Object tracking records:
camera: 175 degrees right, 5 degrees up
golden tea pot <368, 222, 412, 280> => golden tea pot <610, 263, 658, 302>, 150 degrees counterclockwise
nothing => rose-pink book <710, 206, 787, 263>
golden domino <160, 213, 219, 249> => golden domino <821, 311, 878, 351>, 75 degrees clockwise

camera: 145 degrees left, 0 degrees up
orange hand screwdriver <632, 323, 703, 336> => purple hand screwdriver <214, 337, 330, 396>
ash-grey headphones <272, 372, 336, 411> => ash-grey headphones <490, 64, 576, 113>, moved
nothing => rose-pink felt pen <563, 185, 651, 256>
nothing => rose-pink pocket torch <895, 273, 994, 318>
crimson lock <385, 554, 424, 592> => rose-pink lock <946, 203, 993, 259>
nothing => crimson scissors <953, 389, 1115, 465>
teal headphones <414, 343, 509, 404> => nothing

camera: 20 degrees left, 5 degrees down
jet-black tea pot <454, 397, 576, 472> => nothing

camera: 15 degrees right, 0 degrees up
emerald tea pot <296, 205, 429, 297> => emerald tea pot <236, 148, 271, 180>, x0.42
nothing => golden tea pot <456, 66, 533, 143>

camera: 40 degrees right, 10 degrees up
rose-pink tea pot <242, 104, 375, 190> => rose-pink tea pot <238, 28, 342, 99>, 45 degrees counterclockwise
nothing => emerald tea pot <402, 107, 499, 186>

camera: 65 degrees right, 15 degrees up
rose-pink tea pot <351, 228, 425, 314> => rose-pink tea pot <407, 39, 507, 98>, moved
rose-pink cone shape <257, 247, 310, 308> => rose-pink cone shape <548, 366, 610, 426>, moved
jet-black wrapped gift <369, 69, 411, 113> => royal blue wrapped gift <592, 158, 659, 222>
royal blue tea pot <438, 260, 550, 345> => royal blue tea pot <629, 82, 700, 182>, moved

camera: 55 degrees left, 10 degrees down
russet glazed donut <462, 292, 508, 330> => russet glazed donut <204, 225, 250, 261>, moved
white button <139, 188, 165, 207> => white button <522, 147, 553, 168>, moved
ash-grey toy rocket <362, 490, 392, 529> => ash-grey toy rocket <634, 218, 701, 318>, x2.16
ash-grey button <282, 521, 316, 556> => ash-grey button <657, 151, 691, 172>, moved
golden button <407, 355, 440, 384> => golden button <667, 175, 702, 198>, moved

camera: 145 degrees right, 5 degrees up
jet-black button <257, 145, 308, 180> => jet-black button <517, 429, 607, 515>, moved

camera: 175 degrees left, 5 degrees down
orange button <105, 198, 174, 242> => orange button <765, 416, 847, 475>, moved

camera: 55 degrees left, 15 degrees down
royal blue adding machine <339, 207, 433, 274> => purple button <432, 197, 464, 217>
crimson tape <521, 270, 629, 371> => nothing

#### Work order
Transcribe each line of the data exactly, skipping none.

#### Answer for the task
camera: 175 degrees right, 5 degrees up
golden tea pot <368, 222, 412, 280> => golden tea pot <610, 263, 658, 302>, 150 degrees counterclockwise
nothing => rose-pink book <710, 206, 787, 263>
golden domino <160, 213, 219, 249> => golden domino <821, 311, 878, 351>, 75 degrees clockwise

camera: 145 degrees left, 0 degrees up
orange hand screwdriver <632, 323, 703, 336> => purple hand screwdriver <214, 337, 330, 396>
ash-grey headphones <272, 372, 336, 411> => ash-grey headphones <490, 64, 576, 113>, moved
nothing => rose-pink felt pen <563, 185, 651, 256>
nothing => rose-pink pocket torch <895, 273, 994, 318>
crimson lock <385, 554, 424, 592> => rose-pink lock <946, 203, 993, 259>
nothing => crimson scissors <953, 389, 1115, 465>
teal headphones <414, 343, 509, 404> => nothing

camera: 20 degrees left, 5 degrees down
jet-black tea pot <454, 397, 576, 472> => nothing

camera: 15 degrees right, 0 degrees up
emerald tea pot <296, 205, 429, 297> => emerald tea pot <236, 148, 271, 180>, x0.42
nothing => golden tea pot <456, 66, 533, 143>

camera: 40 degrees right, 10 degrees up
rose-pink tea pot <242, 104, 375, 190> => rose-pink tea pot <238, 28, 342, 99>, 45 degrees counterclockwise
nothing => emerald tea pot <402, 107, 499, 186>

camera: 65 degrees right, 15 degrees up
rose-pink tea pot <351, 228, 425, 314> => rose-pink tea pot <407, 39, 507, 98>, moved
rose-pink cone shape <257, 247, 310, 308> => rose-pink cone shape <548, 366, 610, 426>, moved
jet-black wrapped gift <369, 69, 411, 113> => royal blue wrapped gift <592, 158, 659, 222>
royal blue tea pot <438, 260, 550, 345> => royal blue tea pot <629, 82, 700, 182>, moved

camera: 55 degrees left, 10 degrees down
russet glazed donut <462, 292, 508, 330> => russet glazed donut <204, 225, 250, 261>, moved
white button <139, 188, 165, 207> => white button <522, 147, 553, 168>, moved
ash-grey toy rocket <362, 490, 392, 529> => ash-grey toy rocket <634, 218, 701, 318>, x2.16
ash-grey button <282, 521, 316, 556> => ash-grey button <657, 151, 691, 172>, moved
golden button <407, 355, 440, 384> => golden button <667, 175, 702, 198>, moved

camera: 145 degrees right, 5 degrees up
jet-black button <257, 145, 308, 180> => jet-black button <517, 429, 607, 515>, moved

camera: 175 degrees left, 5 degrees down
orange button <105, 198, 174, 242> => orange button <765, 416, 847, 475>, moved

camera: 55 degrees left, 15 degrees down
royal blue adding machine <339, 207, 433, 274> => purple button <432, 197, 464, 217>
crimson tape <521, 270, 629, 371> => nothing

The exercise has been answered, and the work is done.